**What the task requires**
Transcribe, word for word and without additions, each line below from the one containing "red capsule: 5 -> 4" through the one containing "grey pot: 2 -> 1", both ends included.

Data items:
○ ○ ○

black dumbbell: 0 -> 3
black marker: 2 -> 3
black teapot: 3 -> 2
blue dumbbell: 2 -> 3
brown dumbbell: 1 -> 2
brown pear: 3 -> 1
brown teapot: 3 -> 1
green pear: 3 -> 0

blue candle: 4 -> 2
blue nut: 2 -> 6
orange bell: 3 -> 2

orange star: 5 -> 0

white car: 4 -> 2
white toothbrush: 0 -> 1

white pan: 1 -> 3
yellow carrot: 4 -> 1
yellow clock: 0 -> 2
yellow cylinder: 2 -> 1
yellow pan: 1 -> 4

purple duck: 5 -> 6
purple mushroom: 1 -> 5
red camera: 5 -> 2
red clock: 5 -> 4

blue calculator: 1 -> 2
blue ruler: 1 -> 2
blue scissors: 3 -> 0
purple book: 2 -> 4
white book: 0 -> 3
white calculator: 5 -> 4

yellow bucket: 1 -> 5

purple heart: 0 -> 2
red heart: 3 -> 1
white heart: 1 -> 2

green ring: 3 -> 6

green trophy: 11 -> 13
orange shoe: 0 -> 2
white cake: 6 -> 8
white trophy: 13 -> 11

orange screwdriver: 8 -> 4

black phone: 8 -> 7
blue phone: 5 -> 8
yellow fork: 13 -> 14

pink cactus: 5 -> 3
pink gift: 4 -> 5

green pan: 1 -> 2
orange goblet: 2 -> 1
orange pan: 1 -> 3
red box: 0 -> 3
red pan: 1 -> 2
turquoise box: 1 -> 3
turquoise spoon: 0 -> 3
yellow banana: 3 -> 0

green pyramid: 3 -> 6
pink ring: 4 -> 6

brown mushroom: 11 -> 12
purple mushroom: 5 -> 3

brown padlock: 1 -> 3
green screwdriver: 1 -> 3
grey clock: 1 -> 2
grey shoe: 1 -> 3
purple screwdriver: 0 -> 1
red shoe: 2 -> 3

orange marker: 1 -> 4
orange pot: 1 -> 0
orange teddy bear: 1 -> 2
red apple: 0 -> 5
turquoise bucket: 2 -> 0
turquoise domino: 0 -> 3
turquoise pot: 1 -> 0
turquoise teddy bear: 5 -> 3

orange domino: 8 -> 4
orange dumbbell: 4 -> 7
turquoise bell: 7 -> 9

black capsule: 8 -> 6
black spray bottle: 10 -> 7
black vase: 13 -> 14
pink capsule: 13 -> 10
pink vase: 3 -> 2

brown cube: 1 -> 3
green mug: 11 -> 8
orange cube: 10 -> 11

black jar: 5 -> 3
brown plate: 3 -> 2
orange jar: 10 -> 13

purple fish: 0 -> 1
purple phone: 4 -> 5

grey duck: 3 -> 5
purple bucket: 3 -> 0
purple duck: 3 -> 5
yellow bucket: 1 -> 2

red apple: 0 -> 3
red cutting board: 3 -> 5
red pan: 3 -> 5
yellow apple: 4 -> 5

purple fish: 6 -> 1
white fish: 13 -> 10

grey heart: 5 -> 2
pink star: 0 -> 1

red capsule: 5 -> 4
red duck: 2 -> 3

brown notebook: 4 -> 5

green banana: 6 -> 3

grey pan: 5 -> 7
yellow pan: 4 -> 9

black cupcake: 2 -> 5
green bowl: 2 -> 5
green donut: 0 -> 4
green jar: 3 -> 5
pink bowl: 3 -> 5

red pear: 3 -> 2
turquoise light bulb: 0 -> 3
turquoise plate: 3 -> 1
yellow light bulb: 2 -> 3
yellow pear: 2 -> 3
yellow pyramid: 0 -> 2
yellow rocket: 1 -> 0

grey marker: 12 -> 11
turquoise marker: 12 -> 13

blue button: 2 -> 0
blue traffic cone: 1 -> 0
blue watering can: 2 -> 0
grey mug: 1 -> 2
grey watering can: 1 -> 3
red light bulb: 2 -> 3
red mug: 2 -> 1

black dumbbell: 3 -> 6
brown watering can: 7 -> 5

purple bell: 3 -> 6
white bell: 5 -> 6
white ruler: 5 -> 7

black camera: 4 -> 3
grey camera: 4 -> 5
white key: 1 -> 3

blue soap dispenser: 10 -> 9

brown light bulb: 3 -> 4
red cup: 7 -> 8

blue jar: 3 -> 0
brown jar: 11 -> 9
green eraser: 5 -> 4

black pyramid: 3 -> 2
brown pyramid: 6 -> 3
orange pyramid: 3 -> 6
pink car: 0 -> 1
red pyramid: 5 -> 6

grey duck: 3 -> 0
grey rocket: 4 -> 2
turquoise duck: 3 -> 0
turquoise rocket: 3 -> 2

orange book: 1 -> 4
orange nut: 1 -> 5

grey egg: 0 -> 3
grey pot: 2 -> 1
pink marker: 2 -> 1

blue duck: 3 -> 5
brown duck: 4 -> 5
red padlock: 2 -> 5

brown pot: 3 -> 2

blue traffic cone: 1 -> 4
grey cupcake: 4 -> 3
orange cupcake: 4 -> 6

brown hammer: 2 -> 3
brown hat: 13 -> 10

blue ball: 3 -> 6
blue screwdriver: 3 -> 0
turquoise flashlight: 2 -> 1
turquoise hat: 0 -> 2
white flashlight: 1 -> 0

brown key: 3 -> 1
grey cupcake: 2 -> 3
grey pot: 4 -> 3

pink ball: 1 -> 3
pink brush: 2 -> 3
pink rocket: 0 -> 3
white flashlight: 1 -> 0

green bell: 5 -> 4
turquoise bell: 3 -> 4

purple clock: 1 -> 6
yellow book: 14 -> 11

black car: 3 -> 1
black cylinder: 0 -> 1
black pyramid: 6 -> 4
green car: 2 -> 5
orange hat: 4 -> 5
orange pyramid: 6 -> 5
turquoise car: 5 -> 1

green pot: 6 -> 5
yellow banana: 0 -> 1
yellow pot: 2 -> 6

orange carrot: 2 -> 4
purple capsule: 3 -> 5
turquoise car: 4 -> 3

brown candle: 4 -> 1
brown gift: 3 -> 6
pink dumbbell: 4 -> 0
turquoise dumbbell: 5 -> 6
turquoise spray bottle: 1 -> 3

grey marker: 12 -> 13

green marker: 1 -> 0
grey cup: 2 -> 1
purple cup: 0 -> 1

○ ○ ○

**Response area**
red capsule: 5 -> 4
red duck: 2 -> 3

brown notebook: 4 -> 5

green banana: 6 -> 3

grey pan: 5 -> 7
yellow pan: 4 -> 9

black cupcake: 2 -> 5
green bowl: 2 -> 5
green donut: 0 -> 4
green jar: 3 -> 5
pink bowl: 3 -> 5

red pear: 3 -> 2
turquoise light bulb: 0 -> 3
turquoise plate: 3 -> 1
yellow light bulb: 2 -> 3
yellow pear: 2 -> 3
yellow pyramid: 0 -> 2
yellow rocket: 1 -> 0

grey marker: 12 -> 11
turquoise marker: 12 -> 13

blue button: 2 -> 0
blue traffic cone: 1 -> 0
blue watering can: 2 -> 0
grey mug: 1 -> 2
grey watering can: 1 -> 3
red light bulb: 2 -> 3
red mug: 2 -> 1

black dumbbell: 3 -> 6
brown watering can: 7 -> 5

purple bell: 3 -> 6
white bell: 5 -> 6
white ruler: 5 -> 7

black camera: 4 -> 3
grey camera: 4 -> 5
white key: 1 -> 3

blue soap dispenser: 10 -> 9

brown light bulb: 3 -> 4
red cup: 7 -> 8

blue jar: 3 -> 0
brown jar: 11 -> 9
green eraser: 5 -> 4

black pyramid: 3 -> 2
brown pyramid: 6 -> 3
orange pyramid: 3 -> 6
pink car: 0 -> 1
red pyramid: 5 -> 6

grey duck: 3 -> 0
grey rocket: 4 -> 2
turquoise duck: 3 -> 0
turquoise rocket: 3 -> 2

orange book: 1 -> 4
orange nut: 1 -> 5

grey egg: 0 -> 3
grey pot: 2 -> 1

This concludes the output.